Task details: Pictures in the entries below are excluded; copy only the lines from the one containing "V3: 15V (plus" to the one containing "U1: XOR 74HC86", both included.

Material for the task:
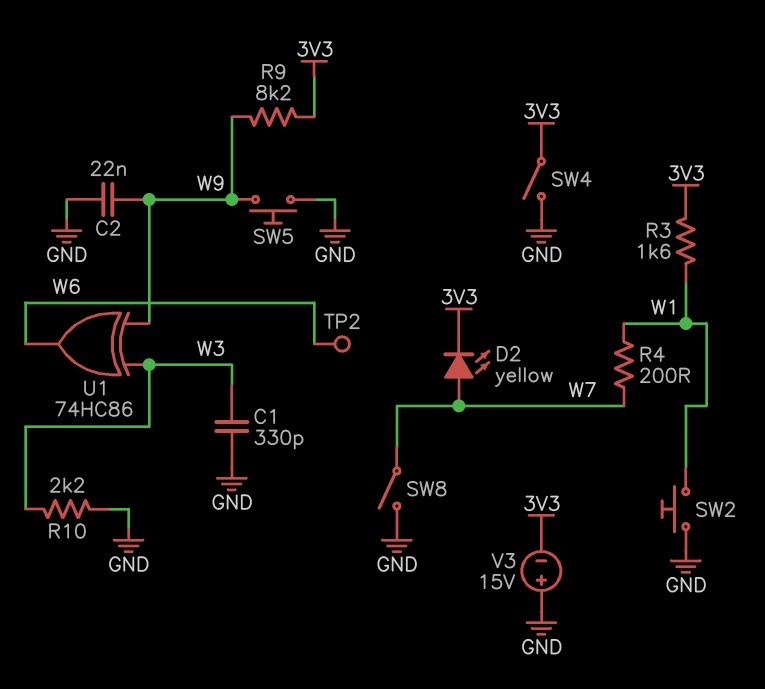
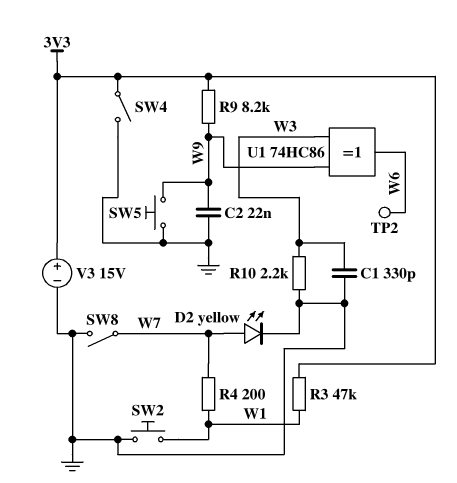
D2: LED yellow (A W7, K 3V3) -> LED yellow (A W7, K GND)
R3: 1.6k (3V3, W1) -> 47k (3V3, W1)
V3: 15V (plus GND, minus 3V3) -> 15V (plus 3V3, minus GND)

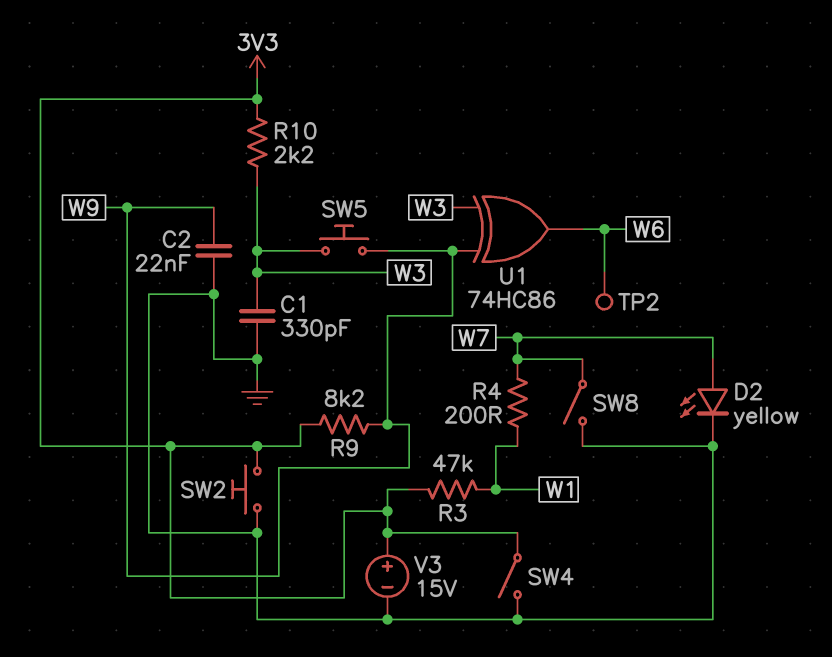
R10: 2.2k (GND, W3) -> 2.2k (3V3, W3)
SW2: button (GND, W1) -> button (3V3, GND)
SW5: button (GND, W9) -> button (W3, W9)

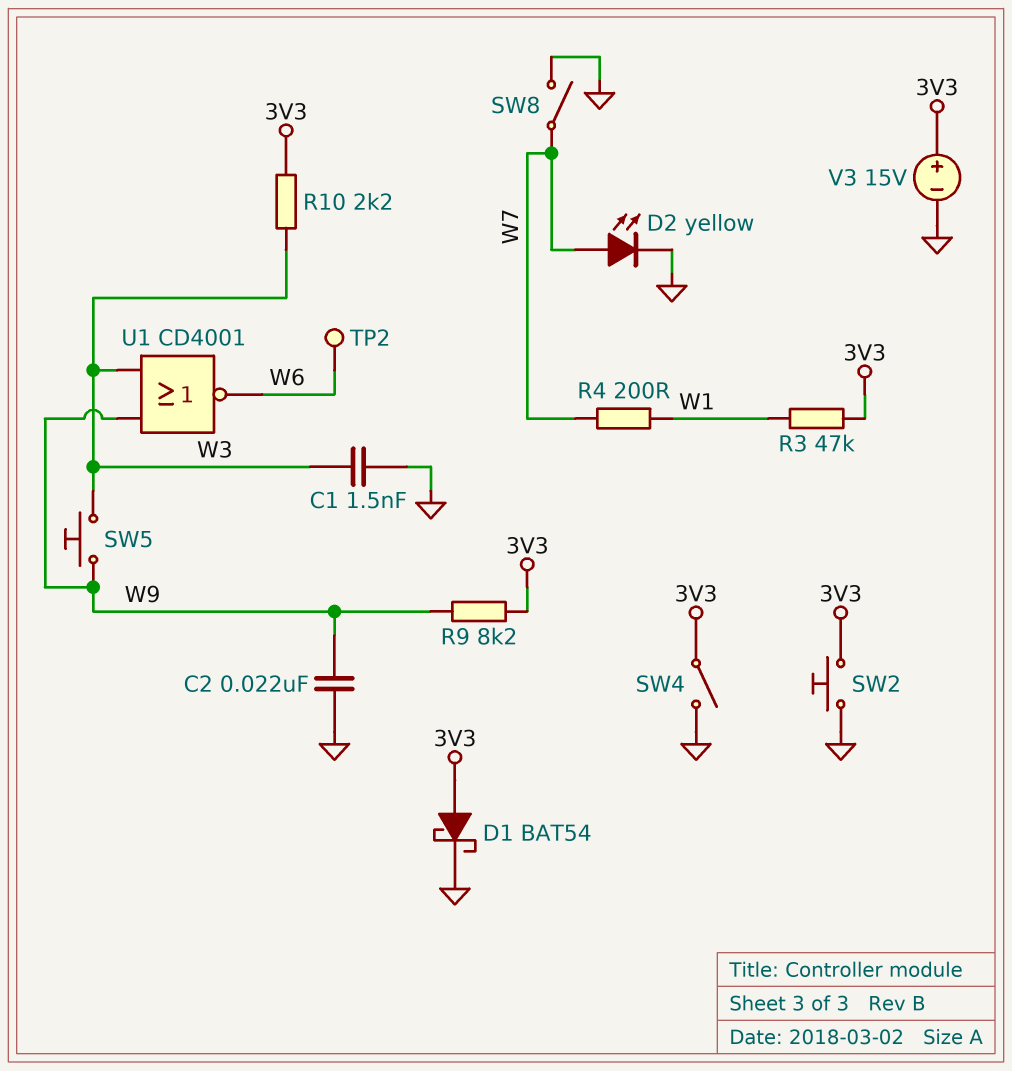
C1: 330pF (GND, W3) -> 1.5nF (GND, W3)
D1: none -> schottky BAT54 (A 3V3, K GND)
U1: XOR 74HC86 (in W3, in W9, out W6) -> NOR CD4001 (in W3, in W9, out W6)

---

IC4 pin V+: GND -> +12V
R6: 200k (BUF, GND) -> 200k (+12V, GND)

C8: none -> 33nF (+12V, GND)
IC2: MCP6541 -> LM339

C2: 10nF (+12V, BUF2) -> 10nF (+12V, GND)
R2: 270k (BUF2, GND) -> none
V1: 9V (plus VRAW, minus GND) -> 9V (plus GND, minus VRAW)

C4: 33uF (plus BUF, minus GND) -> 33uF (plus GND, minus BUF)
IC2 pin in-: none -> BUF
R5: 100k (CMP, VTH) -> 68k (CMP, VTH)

The answer:
V3: 15V (plus GND, minus 3V3) -> 15V (plus 3V3, minus GND)

R10: 2.2k (GND, W3) -> 2.2k (3V3, W3)
SW2: button (GND, W1) -> button (3V3, GND)
SW5: button (GND, W9) -> button (W3, W9)

C1: 330pF (GND, W3) -> 1.5nF (GND, W3)
D1: none -> schottky BAT54 (A 3V3, K GND)
U1: XOR 74HC86 (in W3, in W9, out W6) -> NOR CD4001 (in W3, in W9, out W6)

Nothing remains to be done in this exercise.